Your task is to transcribe exactly, and only, the lines running from the one with "Silent archives - Stats: [112,494,367,642]" to the end of the listing below, inclusive, with every picture left out.
*** MATERIAL FOR THE TASK Section Begins ***
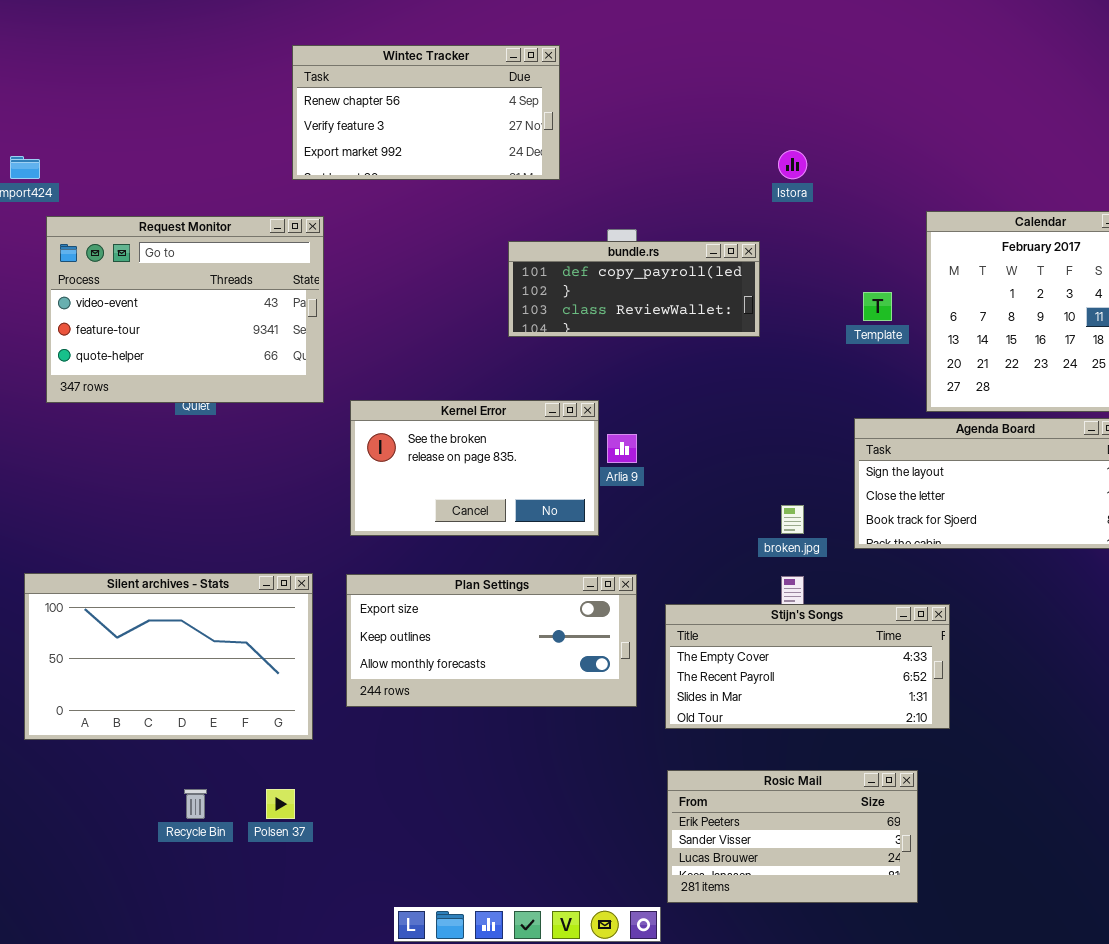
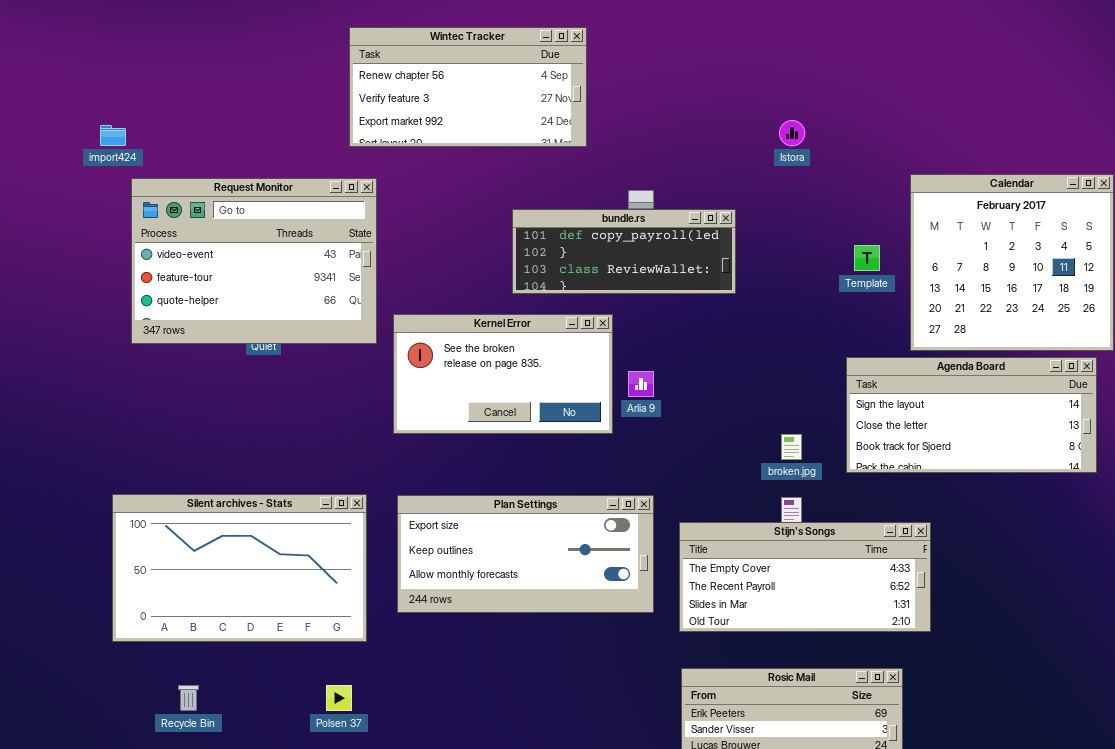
bundle.rs: [508,241,760,337] -> [512,209,736,294], moved
Kernel Error: [350,400,599,536] -> [393,314,613,434], moved
Recycle Bin: [184,789,207,819] -> [178,685,199,711], moved

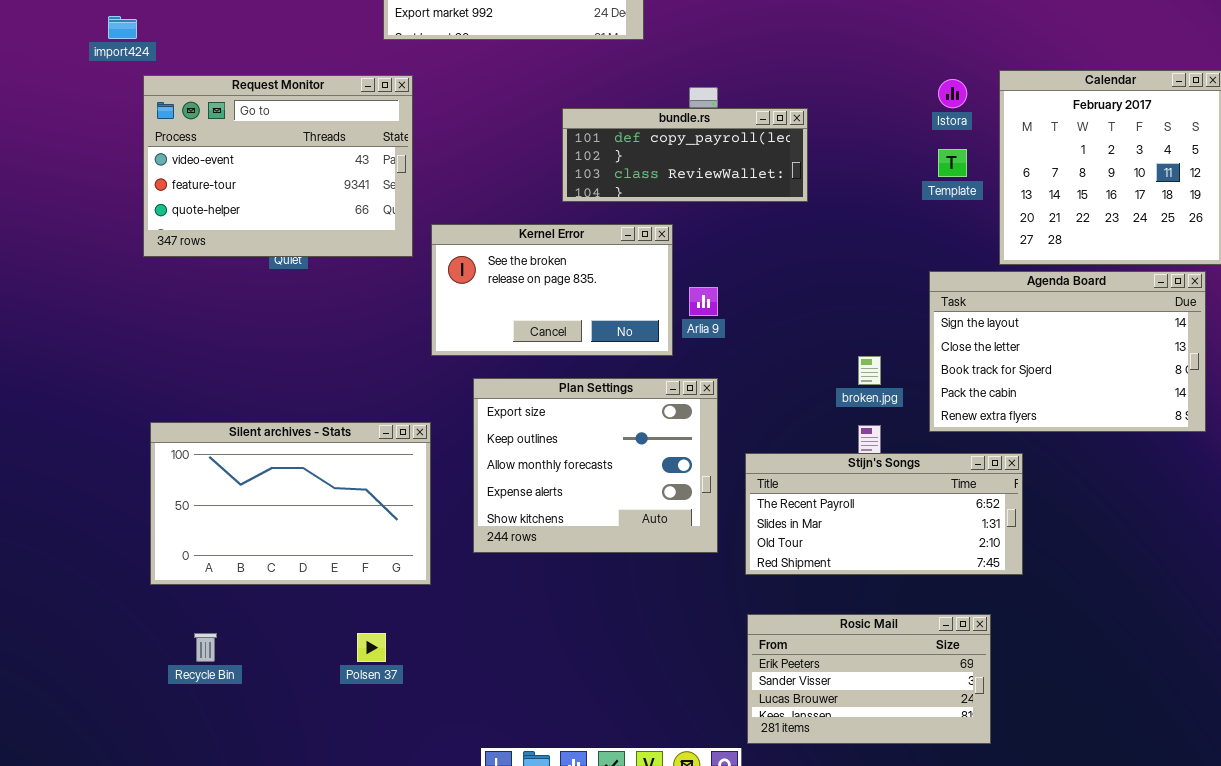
Istora: [779,120,805,146] -> [938,79,967,108], moved
Agenda Board: [846,357,1097,473] -> [929,271,1206,432], resized
Silent archives - Stats: [112,494,367,642] -> [150,422,431,585], moved
Plan Settings: [397,495,654,613] -> [473,378,718,553], resized
Stijn's Songs: [679,522,931,632] -> [745,453,1023,575], scrolled down 1 row

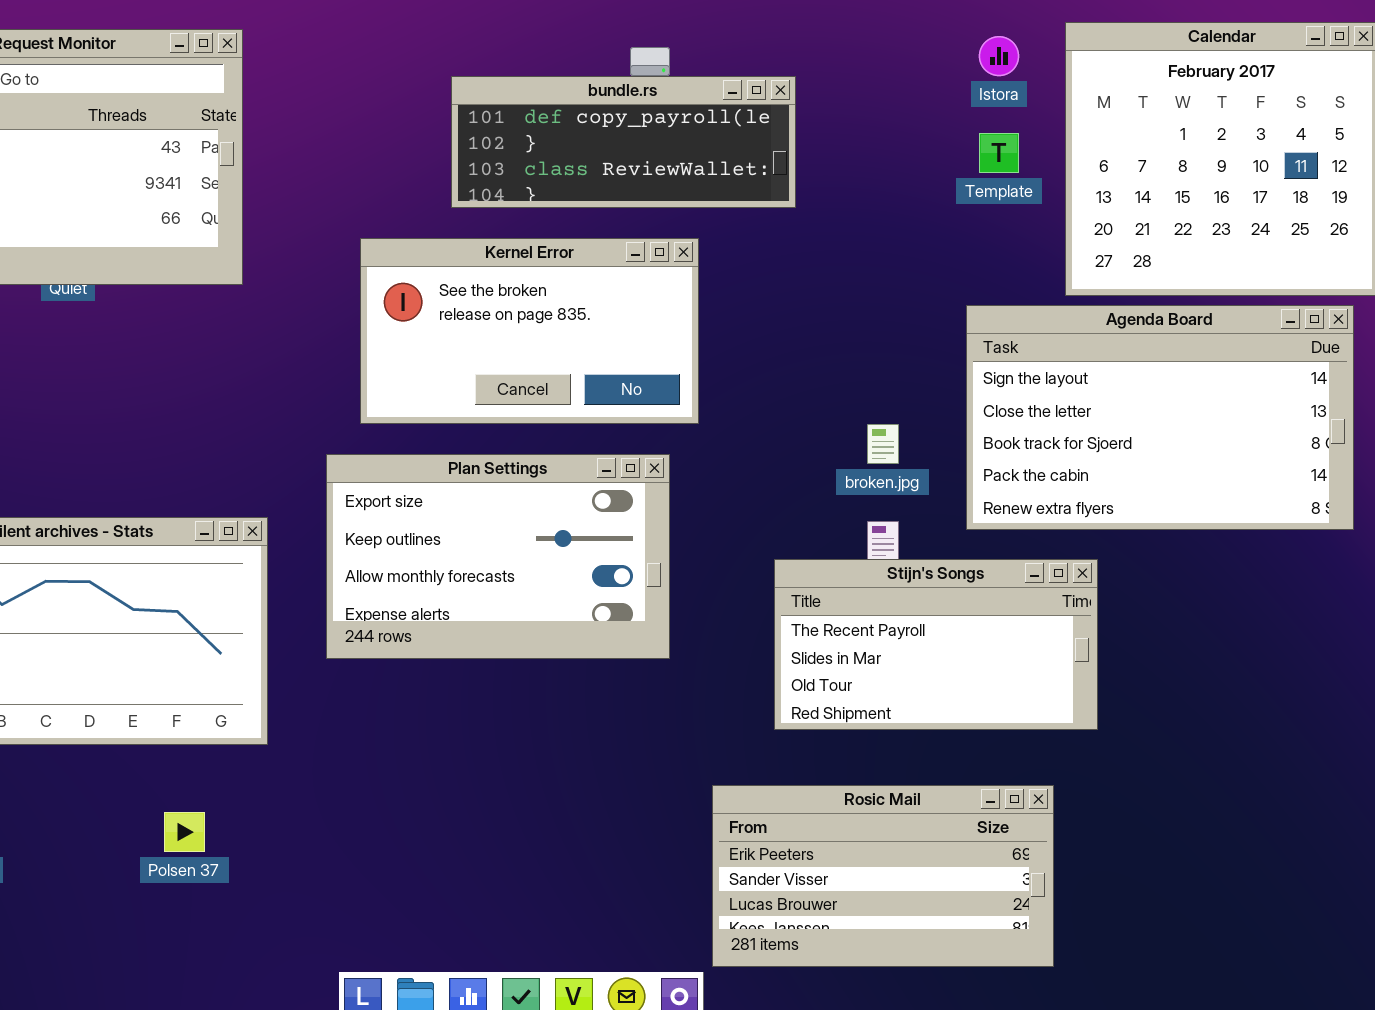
Kernel Error: [431,224,673,356] -> [360,238,699,424], moved
Plan Settings: [473,378,718,553] -> [326,454,670,659], resized
Stijn's Songs: [745,453,1023,575] -> [774,559,1098,730], resized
*** MATERIAL FOR THE TASK Section Ends ***
■ EXERCISE ANSWER:
Silent archives - Stats: [112,494,367,642] -> [150,422,431,585], moved
Plan Settings: [397,495,654,613] -> [473,378,718,553], resized
Stijn's Songs: [679,522,931,632] -> [745,453,1023,575], scrolled down 1 row

Kernel Error: [431,224,673,356] -> [360,238,699,424], moved
Plan Settings: [473,378,718,553] -> [326,454,670,659], resized
Stijn's Songs: [745,453,1023,575] -> [774,559,1098,730], resized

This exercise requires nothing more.